## WHAT THIS TASK INVOLVES
Using the data below, restate exactly every line from the one with "C203: 33nF (+3V3, GND) -> 4.7uF (+3V3, GND)" up to and including the one with "J202 pin 1: N_13 -> none". No picture belongs in it.

--- EXERCISE INPUTS Enclosed Below ---

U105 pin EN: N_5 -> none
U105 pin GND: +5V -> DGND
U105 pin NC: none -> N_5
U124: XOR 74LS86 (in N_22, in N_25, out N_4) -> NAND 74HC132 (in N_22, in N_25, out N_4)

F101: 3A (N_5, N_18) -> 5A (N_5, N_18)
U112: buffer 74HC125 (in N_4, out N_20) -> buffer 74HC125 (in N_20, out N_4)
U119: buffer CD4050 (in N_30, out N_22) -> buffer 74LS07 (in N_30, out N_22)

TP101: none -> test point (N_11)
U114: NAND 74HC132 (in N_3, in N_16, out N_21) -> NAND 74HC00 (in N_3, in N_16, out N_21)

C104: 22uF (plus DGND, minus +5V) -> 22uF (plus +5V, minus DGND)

--- End of Enclosed EXERCISE INPUTS ---
--- EXERCISE INPUTS Enclosed Below ---

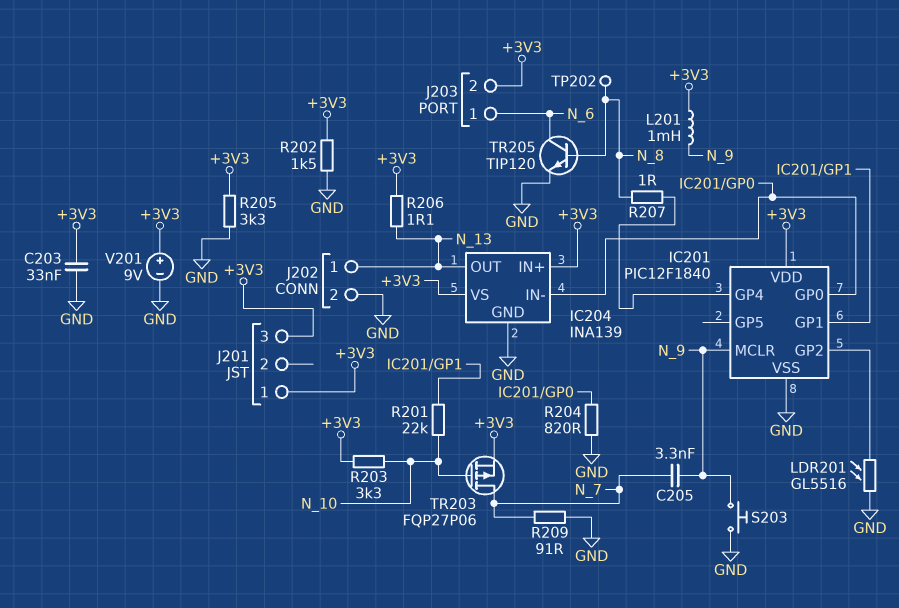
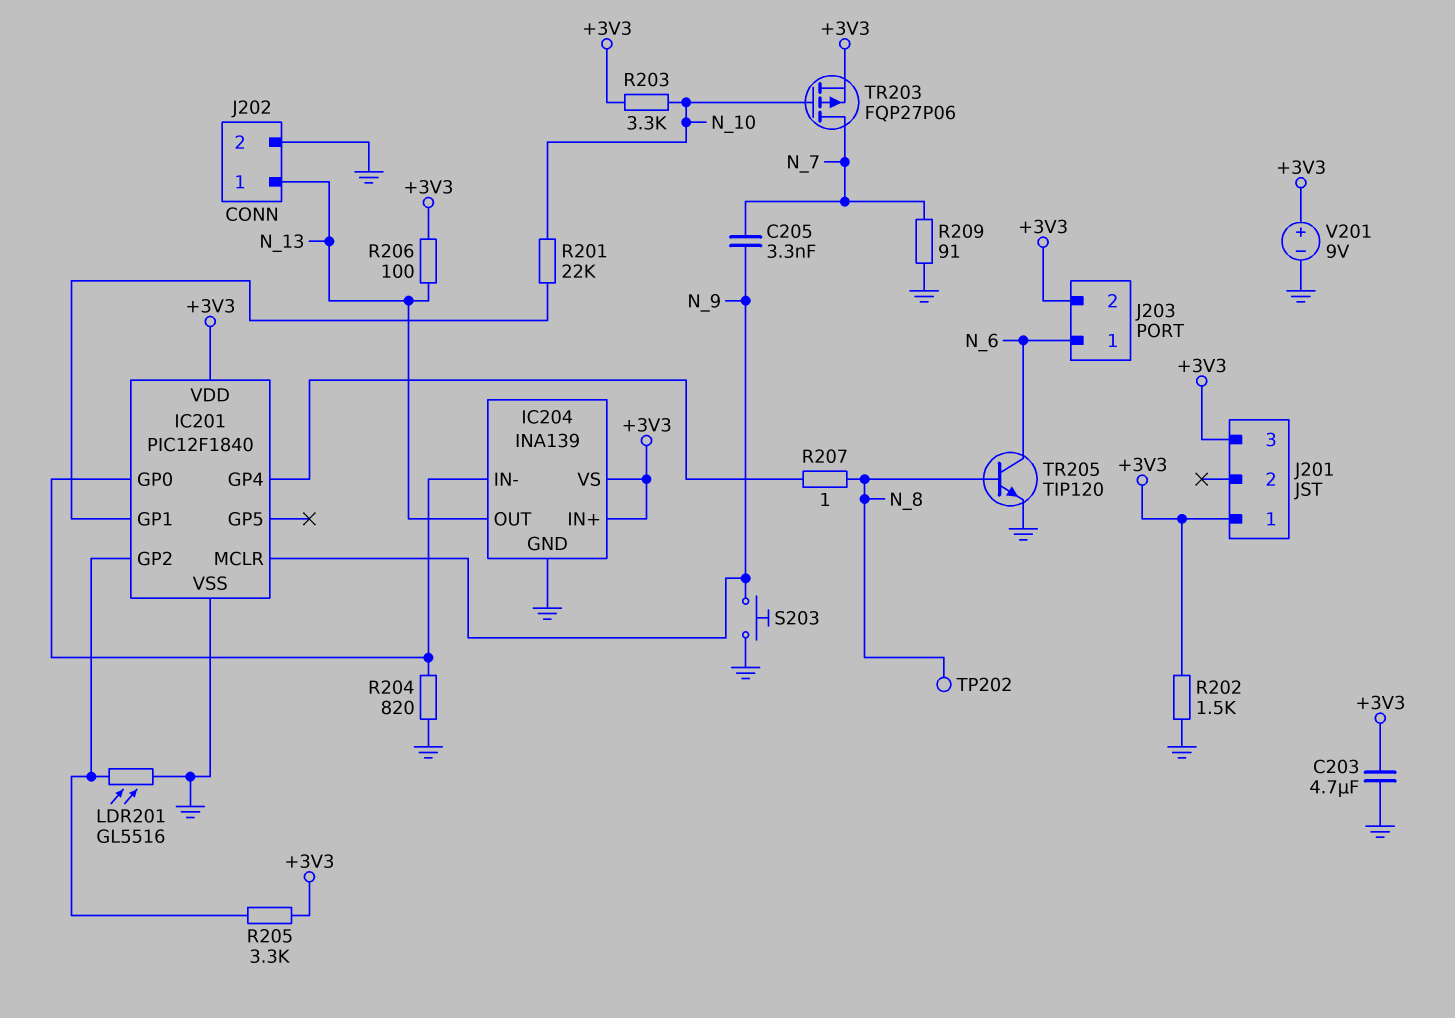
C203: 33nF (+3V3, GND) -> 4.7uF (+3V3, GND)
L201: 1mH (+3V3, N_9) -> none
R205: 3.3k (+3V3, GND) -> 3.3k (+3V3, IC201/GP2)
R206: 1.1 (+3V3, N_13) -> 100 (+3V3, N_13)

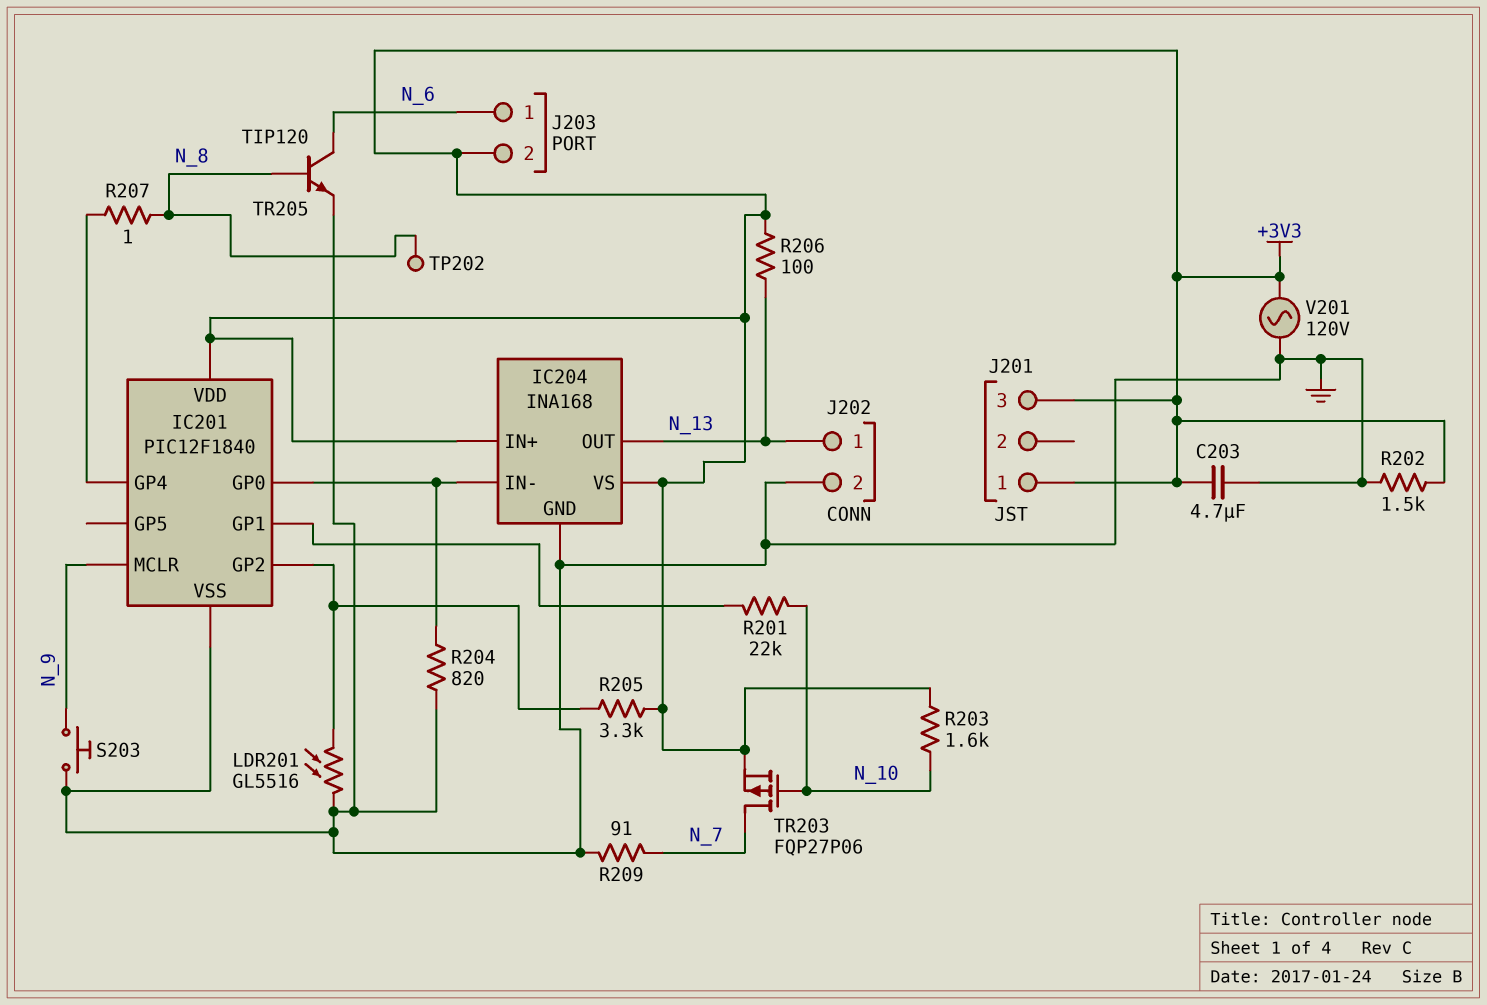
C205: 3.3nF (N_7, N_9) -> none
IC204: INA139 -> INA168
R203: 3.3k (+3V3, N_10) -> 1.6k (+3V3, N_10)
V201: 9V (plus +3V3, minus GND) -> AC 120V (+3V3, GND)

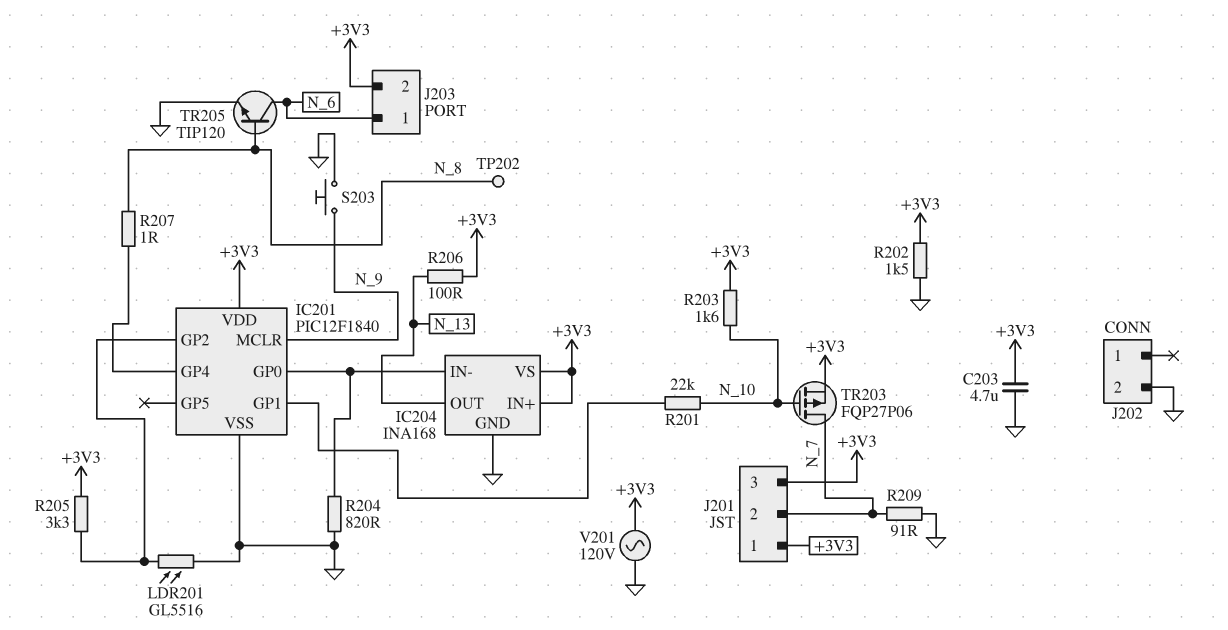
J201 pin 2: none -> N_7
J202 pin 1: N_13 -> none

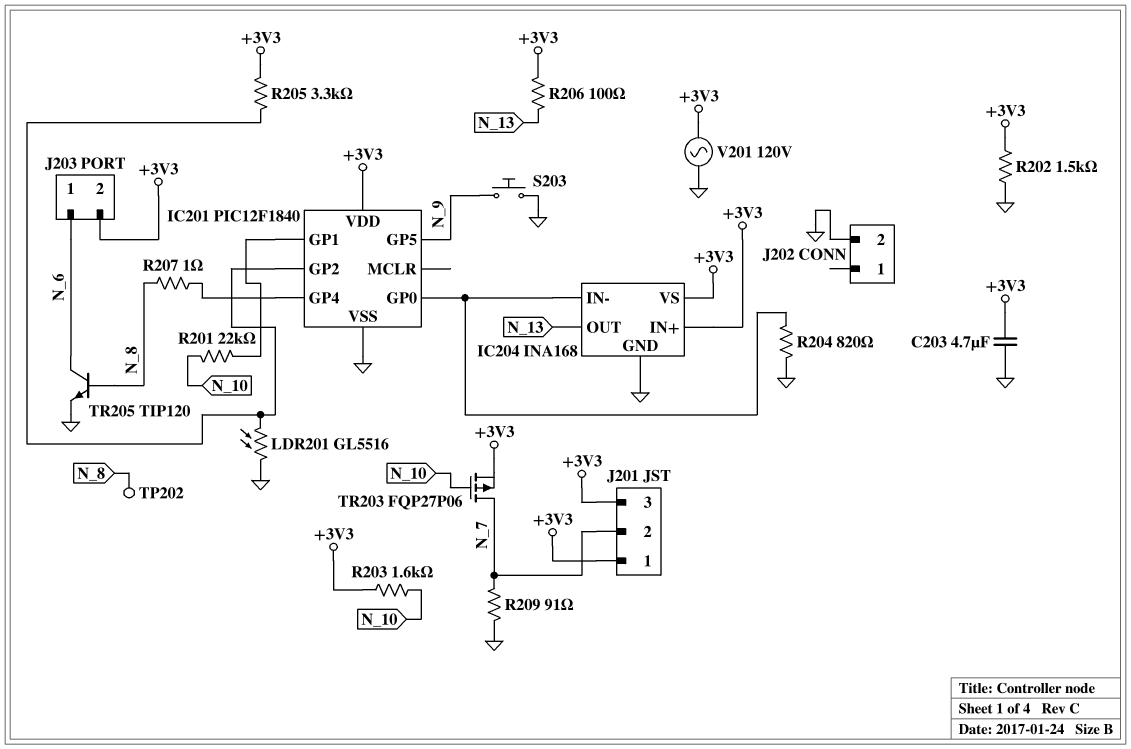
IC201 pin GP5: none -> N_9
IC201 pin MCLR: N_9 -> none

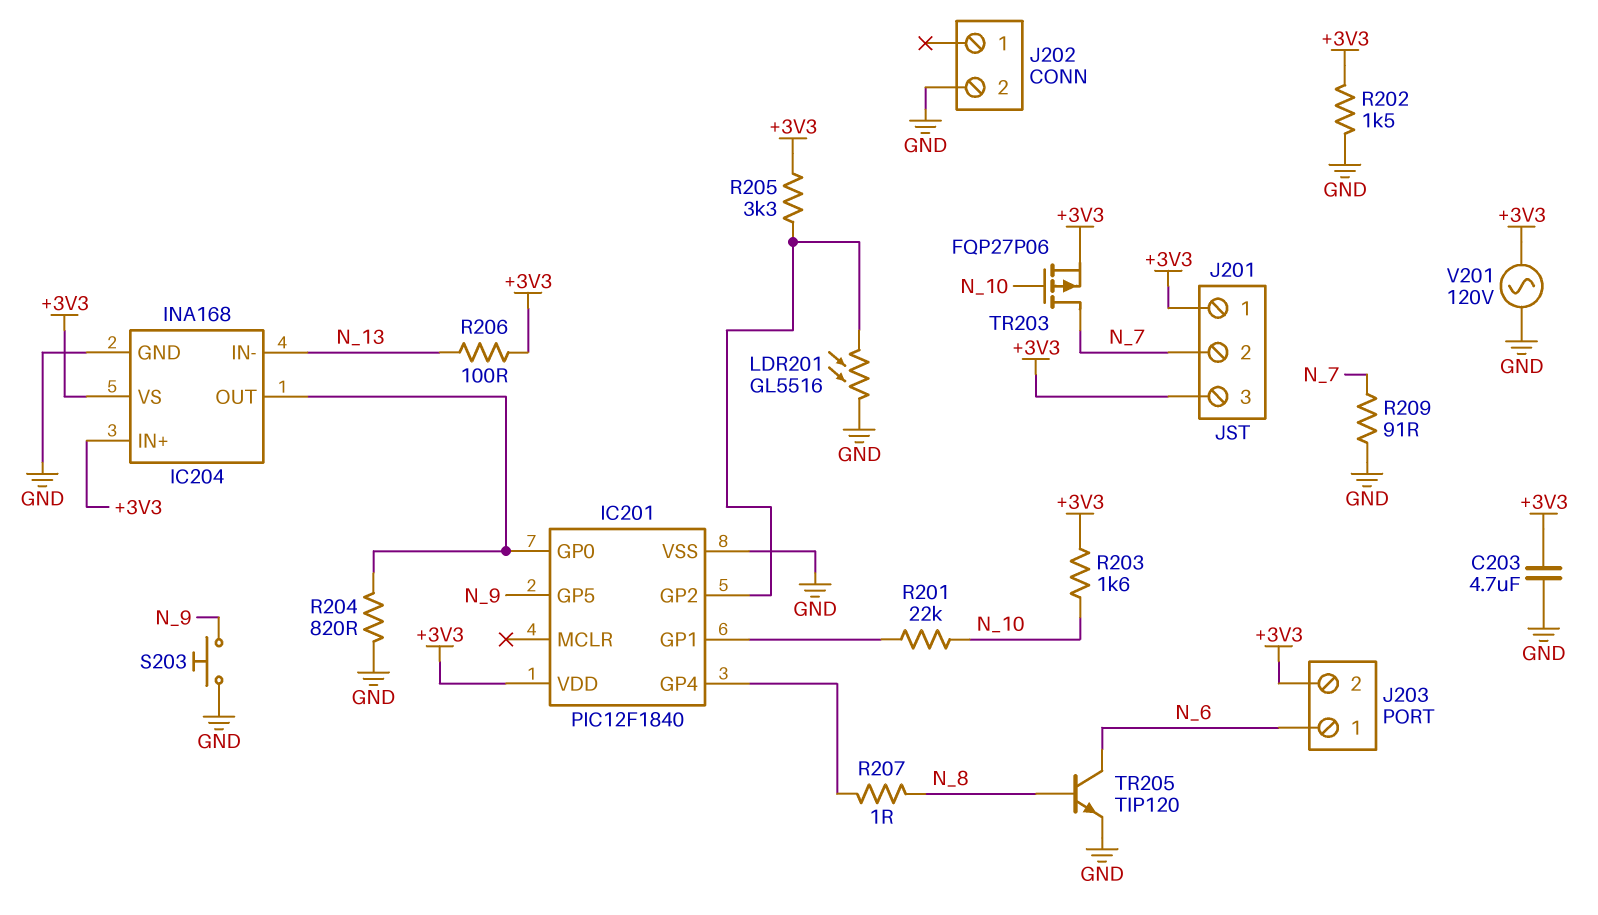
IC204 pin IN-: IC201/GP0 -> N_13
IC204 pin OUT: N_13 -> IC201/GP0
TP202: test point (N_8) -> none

--- End of Enclosed EXERCISE INPUTS ---

## TASK RESULT
C203: 33nF (+3V3, GND) -> 4.7uF (+3V3, GND)
L201: 1mH (+3V3, N_9) -> none
R205: 3.3k (+3V3, GND) -> 3.3k (+3V3, IC201/GP2)
R206: 1.1 (+3V3, N_13) -> 100 (+3V3, N_13)

C205: 3.3nF (N_7, N_9) -> none
IC204: INA139 -> INA168
R203: 3.3k (+3V3, N_10) -> 1.6k (+3V3, N_10)
V201: 9V (plus +3V3, minus GND) -> AC 120V (+3V3, GND)

J201 pin 2: none -> N_7
J202 pin 1: N_13 -> none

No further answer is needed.